* [What you will do]: A word-for-word repeat of the records below is what this calls for.

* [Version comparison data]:
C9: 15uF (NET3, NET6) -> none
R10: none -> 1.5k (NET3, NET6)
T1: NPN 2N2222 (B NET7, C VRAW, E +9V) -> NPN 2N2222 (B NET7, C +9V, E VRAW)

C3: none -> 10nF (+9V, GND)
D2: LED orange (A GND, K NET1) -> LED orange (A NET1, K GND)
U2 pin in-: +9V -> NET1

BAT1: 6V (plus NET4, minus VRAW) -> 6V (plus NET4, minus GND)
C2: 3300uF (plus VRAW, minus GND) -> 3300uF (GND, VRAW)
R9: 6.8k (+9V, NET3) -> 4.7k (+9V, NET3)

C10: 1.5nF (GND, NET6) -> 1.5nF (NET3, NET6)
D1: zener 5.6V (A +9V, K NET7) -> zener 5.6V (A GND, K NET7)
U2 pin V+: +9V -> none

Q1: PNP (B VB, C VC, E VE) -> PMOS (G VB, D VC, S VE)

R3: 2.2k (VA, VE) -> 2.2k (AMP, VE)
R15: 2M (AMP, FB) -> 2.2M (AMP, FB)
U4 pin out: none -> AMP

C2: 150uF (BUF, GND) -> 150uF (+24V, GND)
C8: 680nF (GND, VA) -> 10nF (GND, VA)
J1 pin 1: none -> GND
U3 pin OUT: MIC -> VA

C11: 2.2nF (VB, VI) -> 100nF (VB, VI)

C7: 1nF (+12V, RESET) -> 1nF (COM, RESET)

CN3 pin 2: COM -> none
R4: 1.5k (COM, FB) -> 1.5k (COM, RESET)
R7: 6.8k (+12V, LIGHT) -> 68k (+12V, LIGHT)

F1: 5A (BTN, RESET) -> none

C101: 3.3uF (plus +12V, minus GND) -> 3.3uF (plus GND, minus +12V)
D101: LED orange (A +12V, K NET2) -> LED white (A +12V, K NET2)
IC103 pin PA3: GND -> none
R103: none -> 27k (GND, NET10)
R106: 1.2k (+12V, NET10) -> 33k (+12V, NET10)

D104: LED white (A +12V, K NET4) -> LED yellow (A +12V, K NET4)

* [Answer to the exercise]:
C9: 15uF (NET3, NET6) -> none
R10: none -> 1.5k (NET3, NET6)
T1: NPN 2N2222 (B NET7, C VRAW, E +9V) -> NPN 2N2222 (B NET7, C +9V, E VRAW)

C3: none -> 10nF (+9V, GND)
D2: LED orange (A GND, K NET1) -> LED orange (A NET1, K GND)
U2 pin in-: +9V -> NET1

BAT1: 6V (plus NET4, minus VRAW) -> 6V (plus NET4, minus GND)
C2: 3300uF (plus VRAW, minus GND) -> 3300uF (GND, VRAW)
R9: 6.8k (+9V, NET3) -> 4.7k (+9V, NET3)

C10: 1.5nF (GND, NET6) -> 1.5nF (NET3, NET6)
D1: zener 5.6V (A +9V, K NET7) -> zener 5.6V (A GND, K NET7)
U2 pin V+: +9V -> none

Q1: PNP (B VB, C VC, E VE) -> PMOS (G VB, D VC, S VE)

R3: 2.2k (VA, VE) -> 2.2k (AMP, VE)
R15: 2M (AMP, FB) -> 2.2M (AMP, FB)
U4 pin out: none -> AMP

C2: 150uF (BUF, GND) -> 150uF (+24V, GND)
C8: 680nF (GND, VA) -> 10nF (GND, VA)
J1 pin 1: none -> GND
U3 pin OUT: MIC -> VA

C11: 2.2nF (VB, VI) -> 100nF (VB, VI)

C7: 1nF (+12V, RESET) -> 1nF (COM, RESET)

CN3 pin 2: COM -> none
R4: 1.5k (COM, FB) -> 1.5k (COM, RESET)
R7: 6.8k (+12V, LIGHT) -> 68k (+12V, LIGHT)

F1: 5A (BTN, RESET) -> none

C101: 3.3uF (plus +12V, minus GND) -> 3.3uF (plus GND, minus +12V)
D101: LED orange (A +12V, K NET2) -> LED white (A +12V, K NET2)
IC103 pin PA3: GND -> none
R103: none -> 27k (GND, NET10)
R106: 1.2k (+12V, NET10) -> 33k (+12V, NET10)

D104: LED white (A +12V, K NET4) -> LED yellow (A +12V, K NET4)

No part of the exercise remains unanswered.